JOB ITEM: Transcribe nothing except the lines below that run from the one with "green apple [197,86,224,115]" to the one with "blue cactus [341,243,400,325]", ends included, and do not copy any picture.
** PROVIDED RECORDS follows **
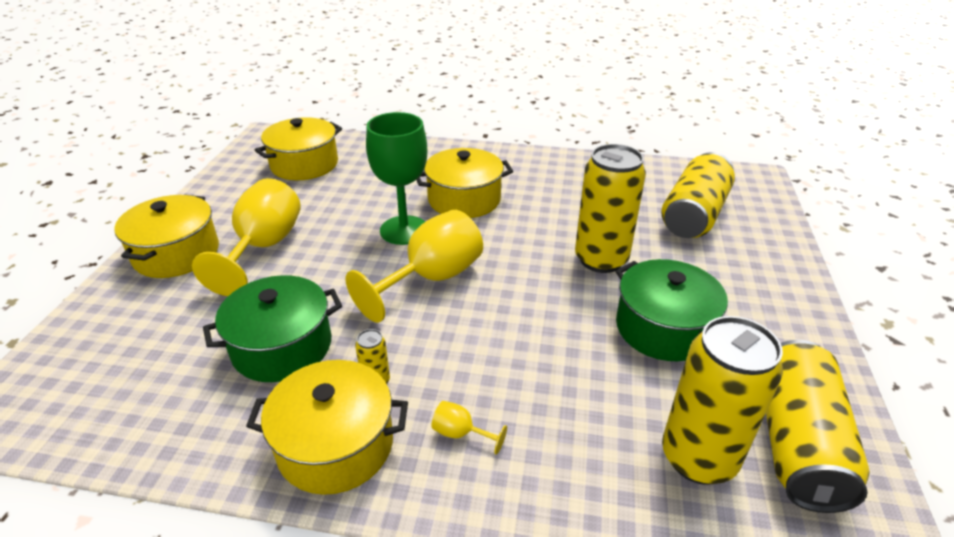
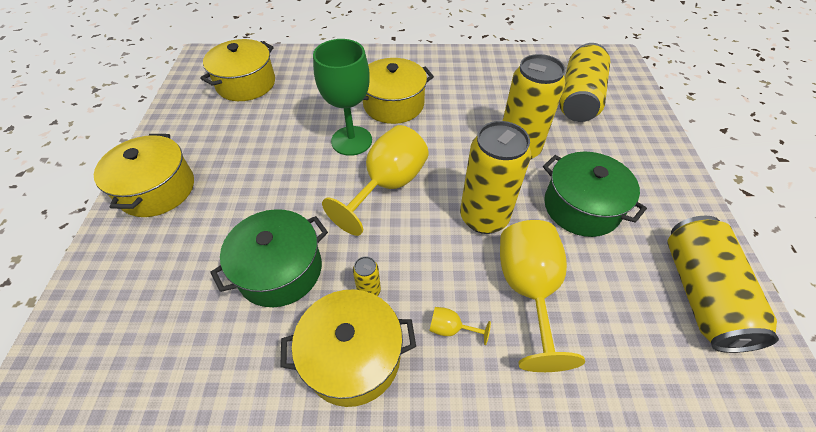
camera: 10 degrees left, 15 degrees up
yellow goblet [192,178,301,296] -> yellow goblet moved to [500,220,585,372]
yellow can [662,316,783,485] -> yellow can moved to [460,121,531,234]

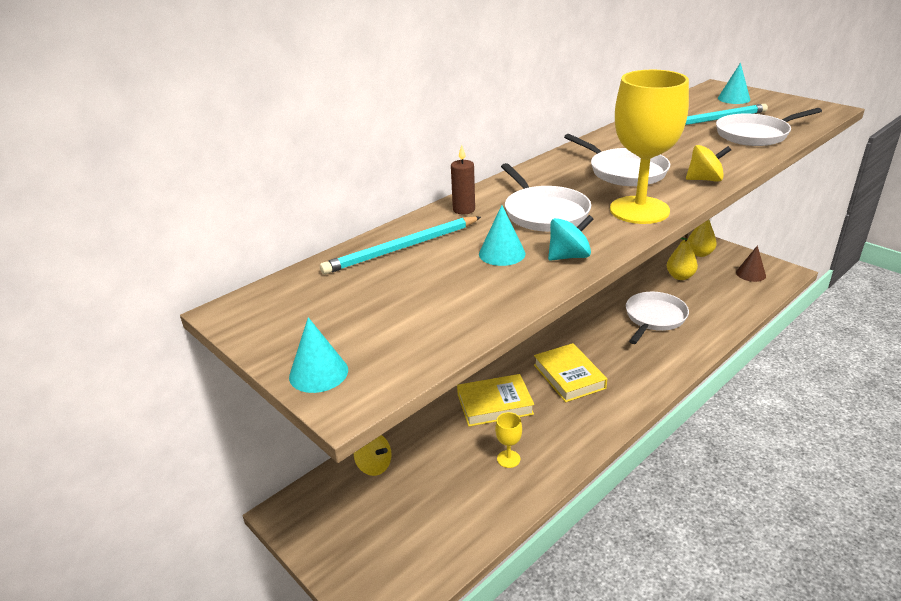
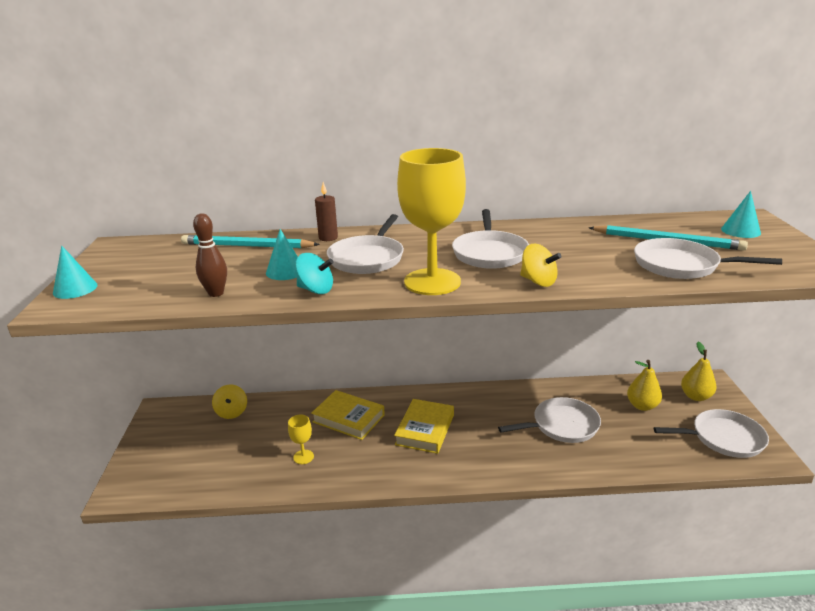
camera: 40 degrees right, 5 degrees down
brown cone [736,245,766,282] -> white pan [654,409,769,458]
none -> brown bowling pin [193,213,227,297]

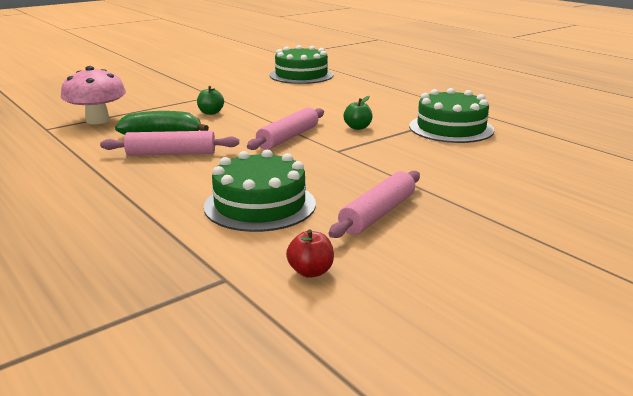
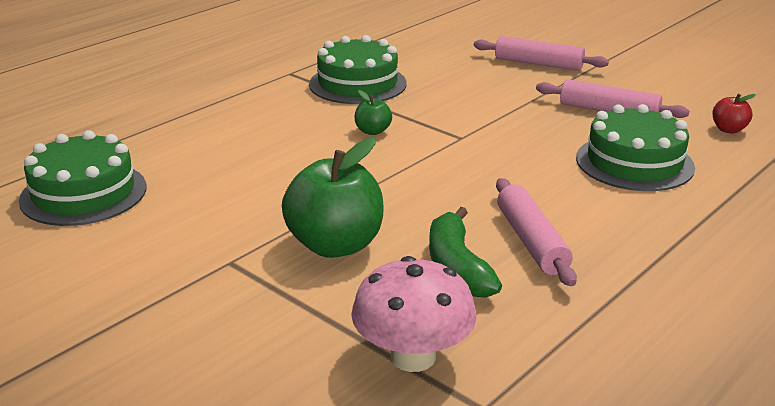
camera: 100 degrees left, 5 degrees up
green apple [197,86,224,115] -> green apple [282,137,383,258], size x2.14
pink rolling pin [247,107,324,150] -> pink rolling pin moved to [474,36,609,71]

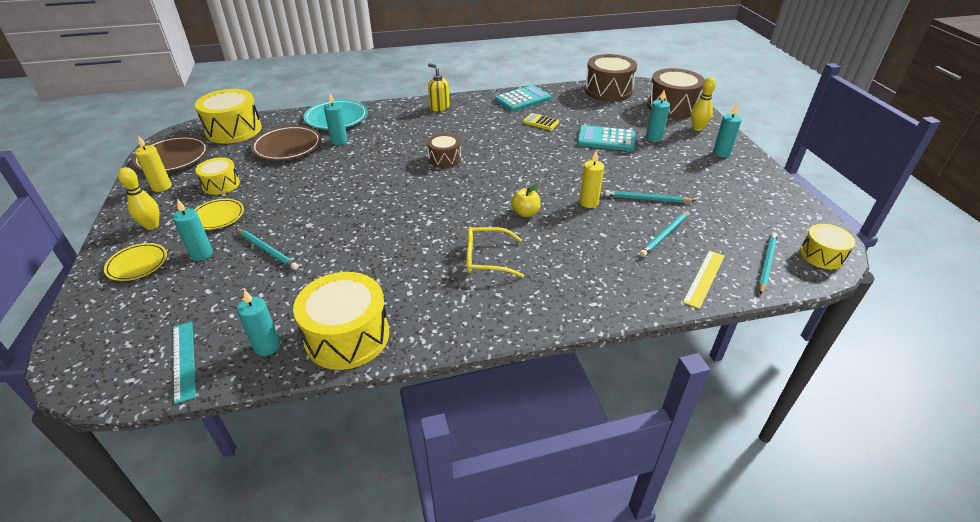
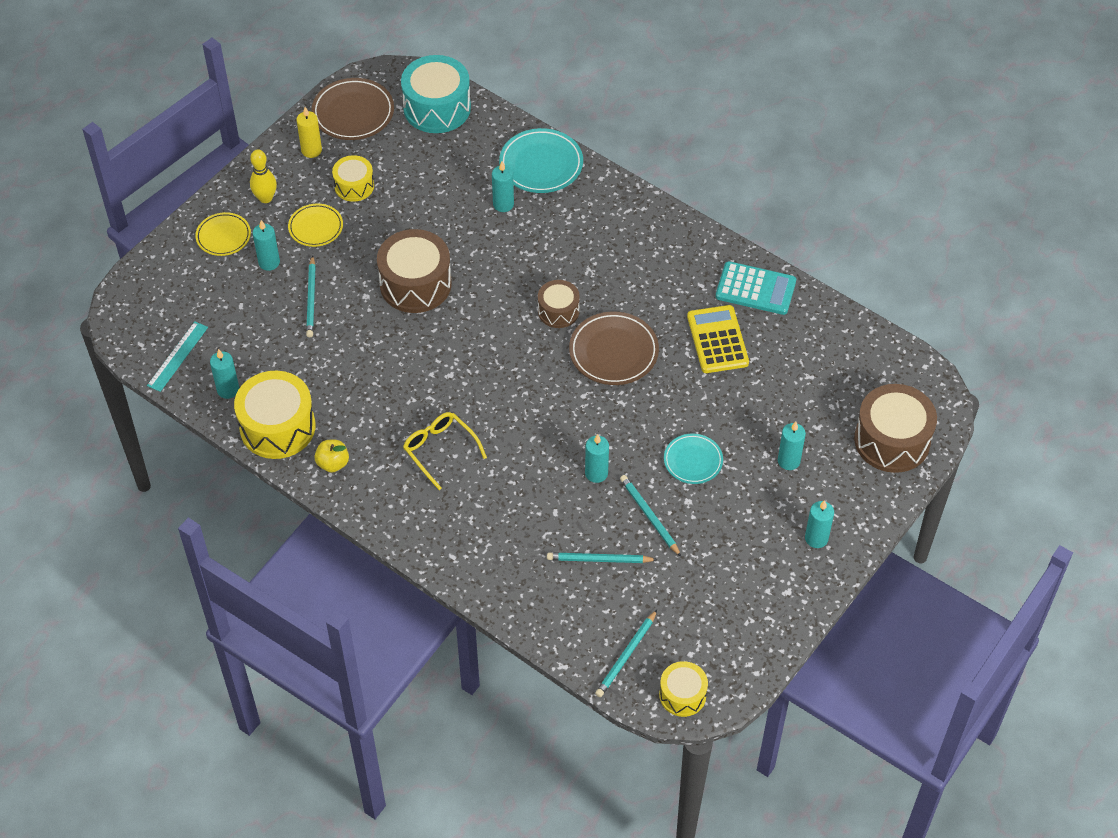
camera: 50 degrees right, 15 degrees up
yellow drum [195,89,262,144] -> turquoise drum [401,55,471,133]
brown plate [251,125,321,160] -> brown plate moved to [569,312,659,385]
yellow soap dispenser [428,63,450,111] -> none
yellow apple [511,183,540,217] -> yellow apple moved to [314,439,349,472]
yellow calculator [523,113,559,130] -> yellow calculator [687,305,749,373], size x1.66
turquoise calculator [577,125,635,151] -> none
yellow candle [579,150,604,208] -> turquoise candle [585,434,609,483]
brown drum [585,54,637,102] -> brown drum moved to [377,229,452,313]
yellow ruler [683,251,725,309] -> none
yellow bowling pin [691,77,716,131] -> none
turquoise pencil [759,232,777,295] -> turquoise pencil turned 135 degrees clockwise [595,610,657,697]
none -> turquoise plate [664,434,723,484]

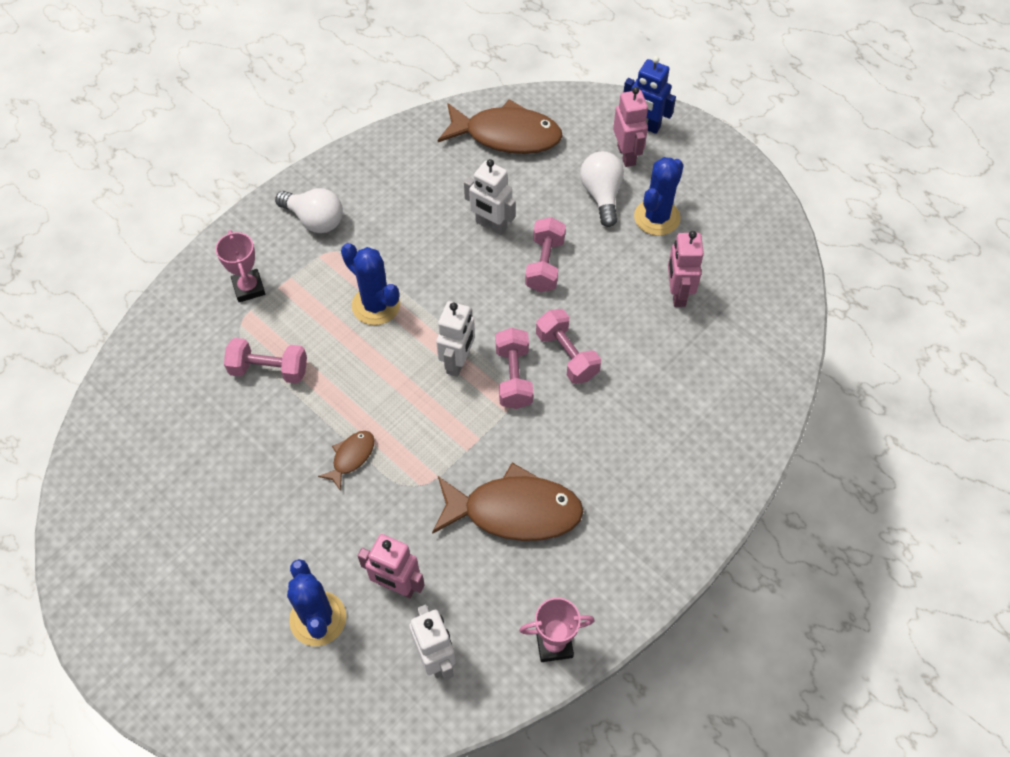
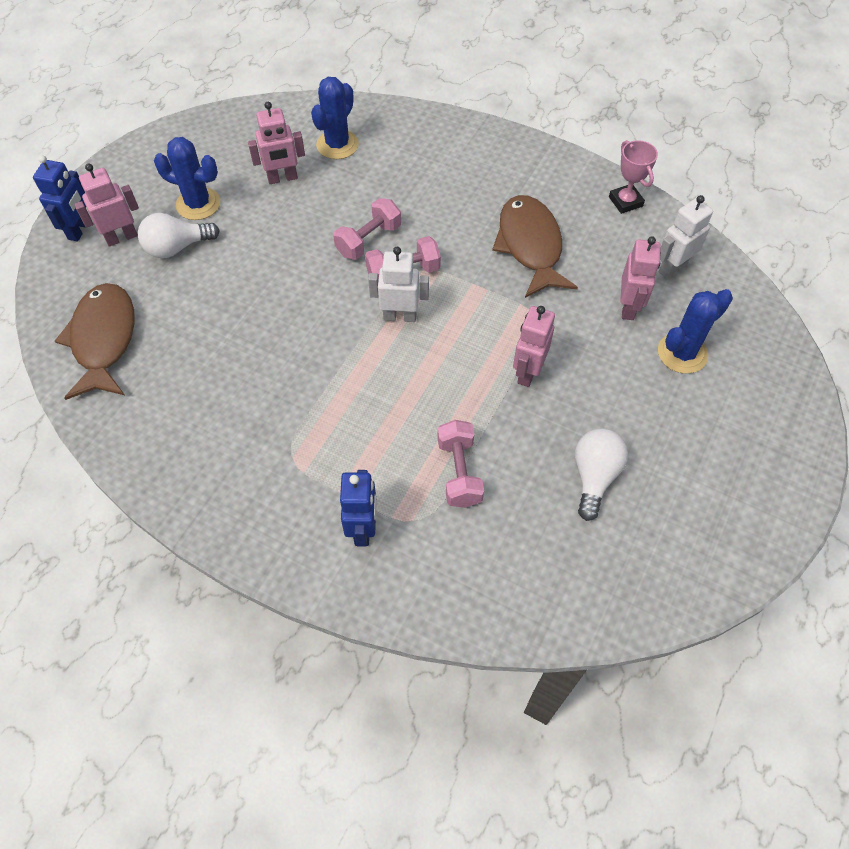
camera: 105 degrees left, 0 degrees up
pink trophy [215,230,265,302] -> blue robot [340,470,376,546]
white light bulb [275,188,343,233] -> white light bulb moved to [575,429,628,521]
brown fish [318,431,375,491] -> pink robot [513,306,555,387]
blue cactus [341,243,400,325] -> blue cactus moved to [311,77,359,159]
white robot [464,159,515,235] -> none
pink dumbbell [525,217,566,292] -> none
** End of PROVIDED RECORDS **
RESULT:
green apple [197,86,224,115] -> green apple [282,137,383,258], size x2.14
pink rolling pin [247,107,324,150] -> pink rolling pin moved to [474,36,609,71]

camera: 50 degrees right, 15 degrees up
yellow drum [195,89,262,144] -> turquoise drum [401,55,471,133]
brown plate [251,125,321,160] -> brown plate moved to [569,312,659,385]
yellow soap dispenser [428,63,450,111] -> none
yellow apple [511,183,540,217] -> yellow apple moved to [314,439,349,472]
yellow calculator [523,113,559,130] -> yellow calculator [687,305,749,373], size x1.66
turquoise calculator [577,125,635,151] -> none
yellow candle [579,150,604,208] -> turquoise candle [585,434,609,483]
brown drum [585,54,637,102] -> brown drum moved to [377,229,452,313]
yellow ruler [683,251,725,309] -> none
yellow bowling pin [691,77,716,131] -> none
turquoise pencil [759,232,777,295] -> turquoise pencil turned 135 degrees clockwise [595,610,657,697]
none -> turquoise plate [664,434,723,484]

camera: 105 degrees left, 0 degrees up
pink trophy [215,230,265,302] -> blue robot [340,470,376,546]
white light bulb [275,188,343,233] -> white light bulb moved to [575,429,628,521]
brown fish [318,431,375,491] -> pink robot [513,306,555,387]
blue cactus [341,243,400,325] -> blue cactus moved to [311,77,359,159]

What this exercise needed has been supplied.